TASK PROMPT: Where the records below begin, start copying, and stop after the line that contains "white brick K10"; reproduce every line exactly but omit pictures.

-------- MATERIAL FOR THE TASK

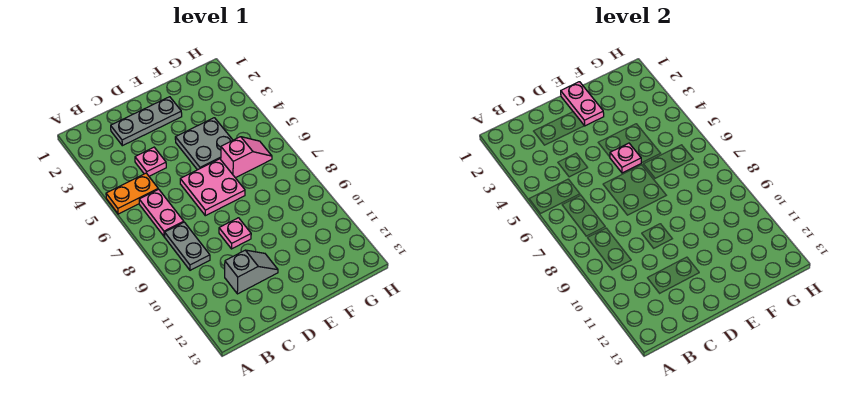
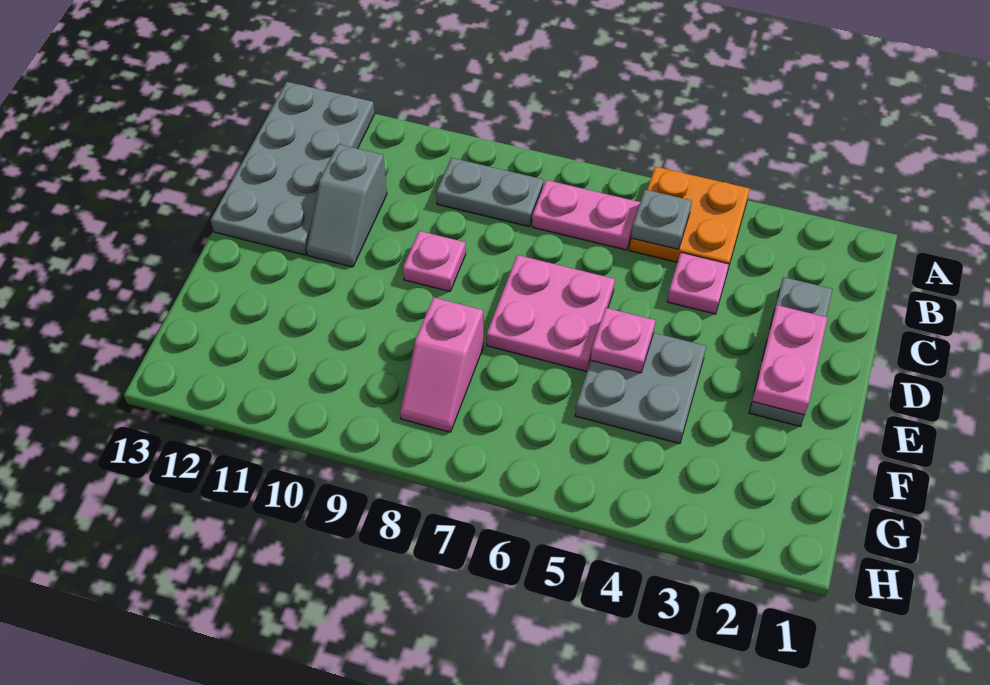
orange plate A5:B5 level 1 -> orange plate A4:B5 level 1
none -> grey plate A12:D13 level 1
none -> grey plate B5 level 2
pink plate E1:E2 level 2 -> pink plate D2:E2 level 2
pink slope F6:G6 level 1 top F -> pink slope F8:G8 level 1 top F

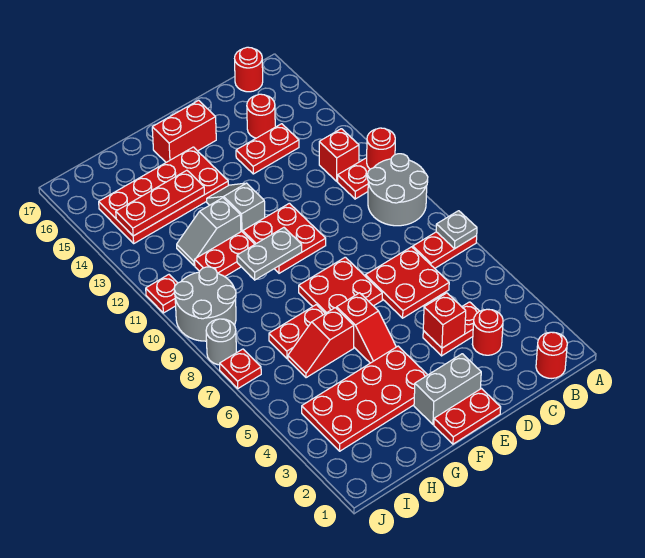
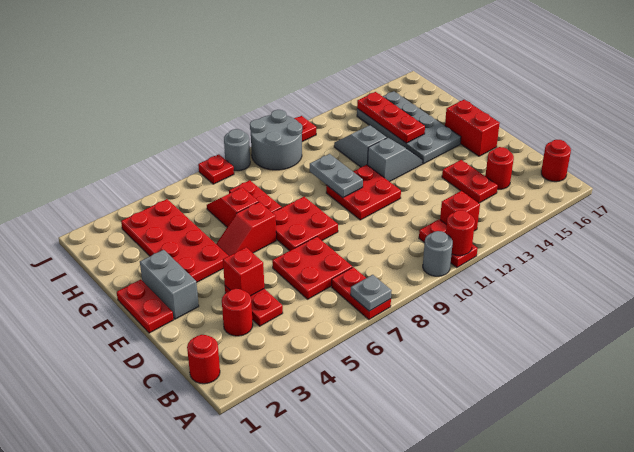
grey round brick A9:B10 level 1 -> grey round brick A10 level 1
red plate F14:I15 level 1 -> grey plate F14:I15 level 1
red plate G11:H11 level 1 -> none

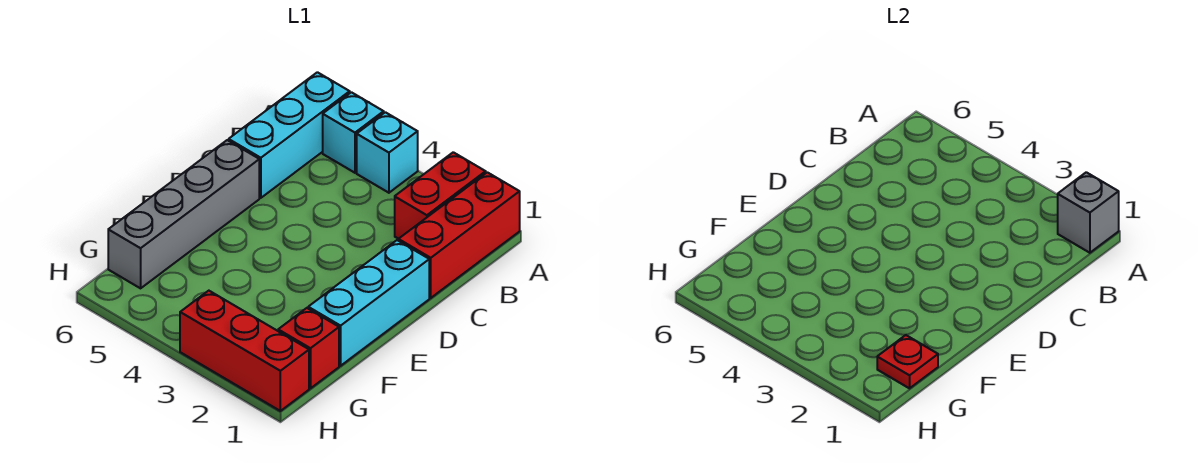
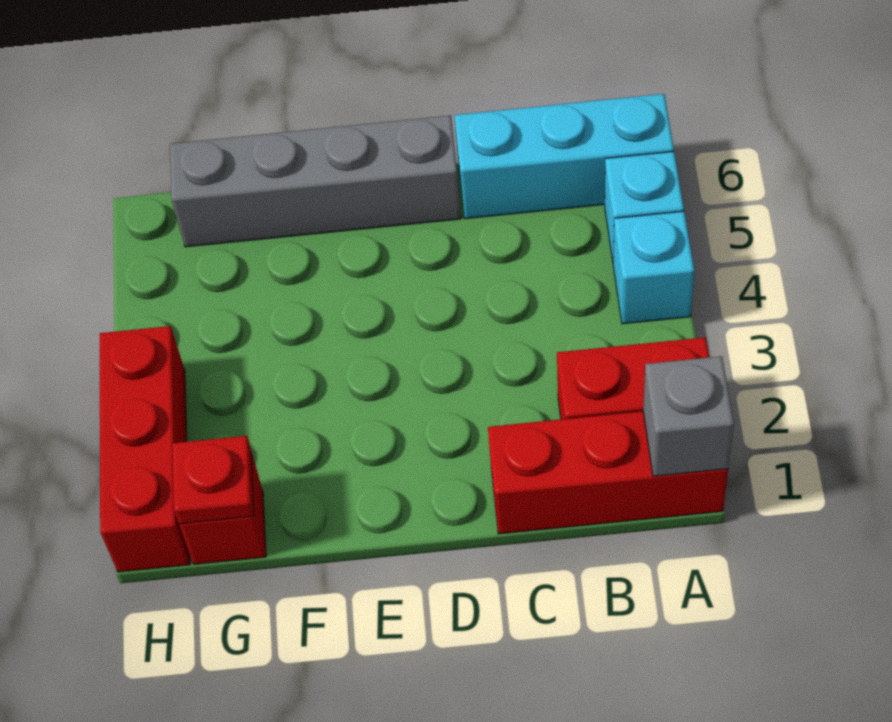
cyan brick D1:F1 level 1 -> none

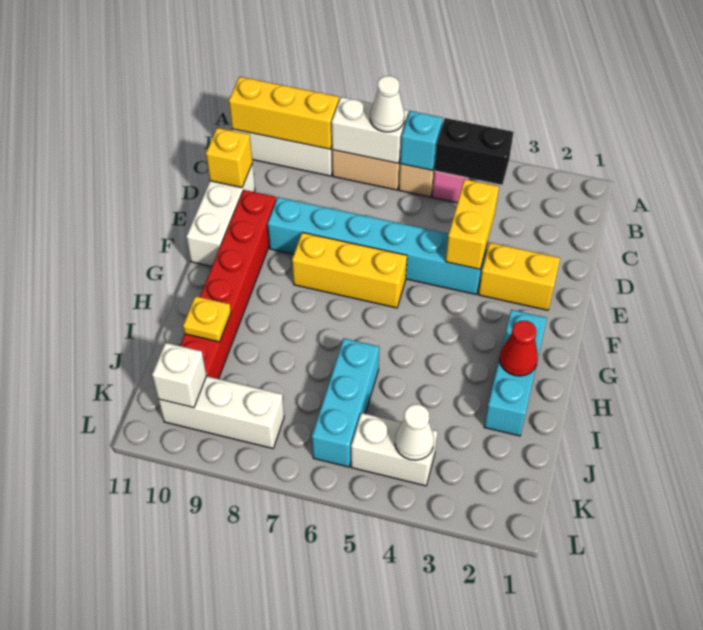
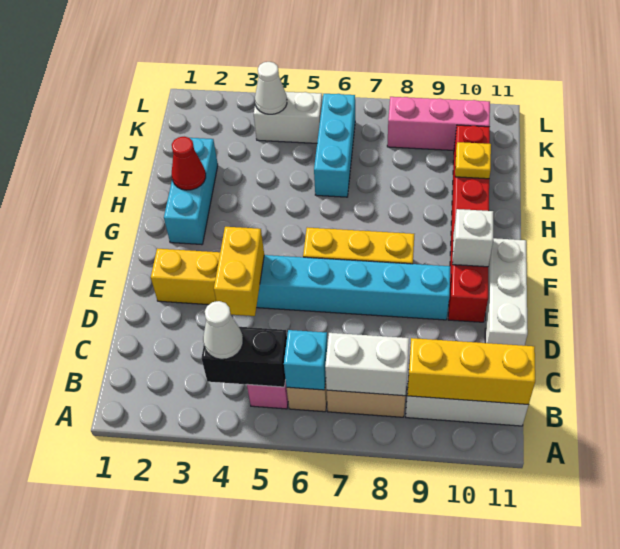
white cone B7 level 3 -> white cone B4 level 3
yellow brick D11 level 2 -> none
white brick K8:K10 level 1 -> pink brick K8:K10 level 1
white brick K10 level 2 -> white brick F10 level 2

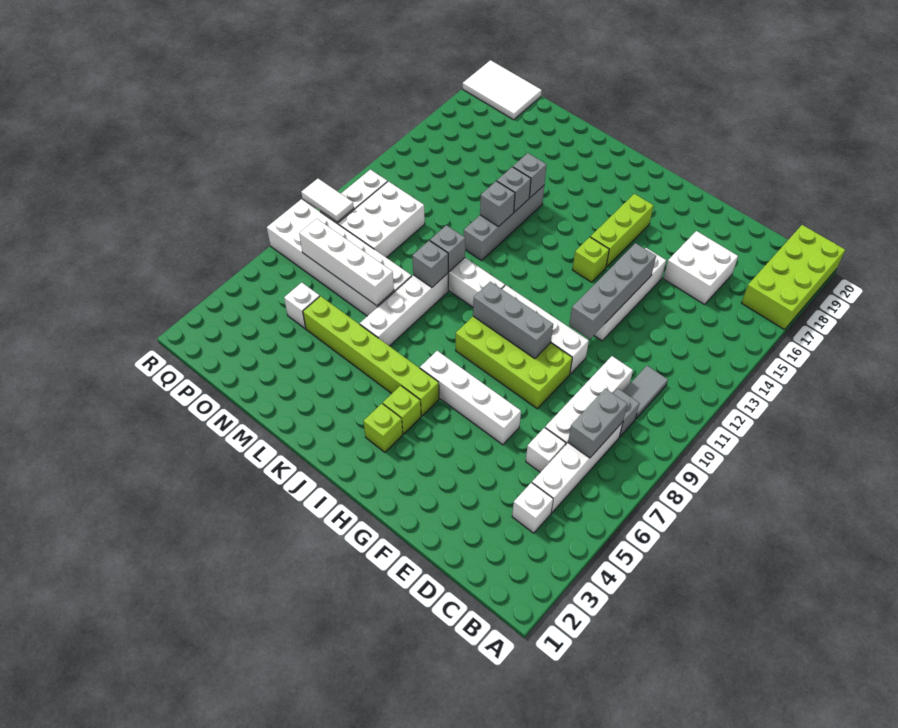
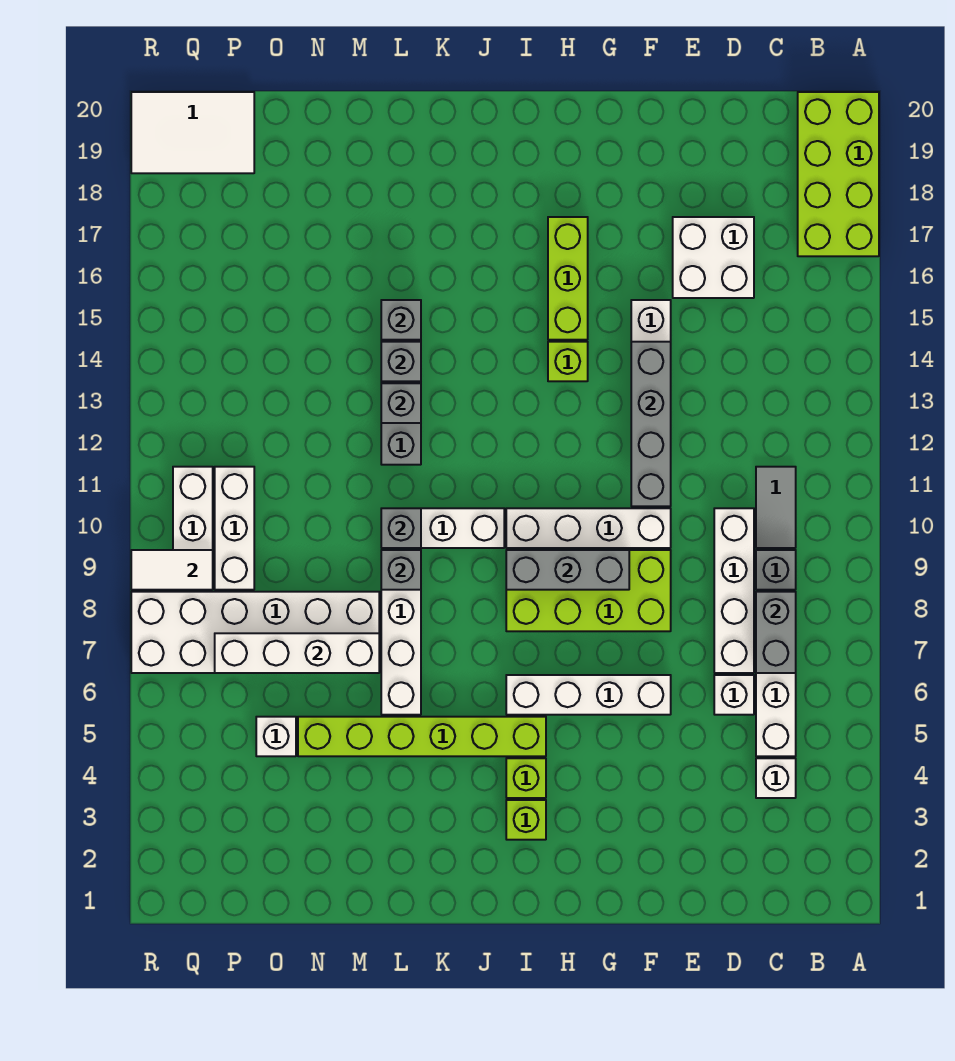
white brick O9:P11 level 1 -> white brick P9:P11 level 1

----------------

OUTPUT:
orange plate A5:B5 level 1 -> orange plate A4:B5 level 1
none -> grey plate A12:D13 level 1
none -> grey plate B5 level 2
pink plate E1:E2 level 2 -> pink plate D2:E2 level 2
pink slope F6:G6 level 1 top F -> pink slope F8:G8 level 1 top F

grey round brick A9:B10 level 1 -> grey round brick A10 level 1
red plate F14:I15 level 1 -> grey plate F14:I15 level 1
red plate G11:H11 level 1 -> none

cyan brick D1:F1 level 1 -> none

white cone B7 level 3 -> white cone B4 level 3
yellow brick D11 level 2 -> none
white brick K8:K10 level 1 -> pink brick K8:K10 level 1
white brick K10 level 2 -> white brick F10 level 2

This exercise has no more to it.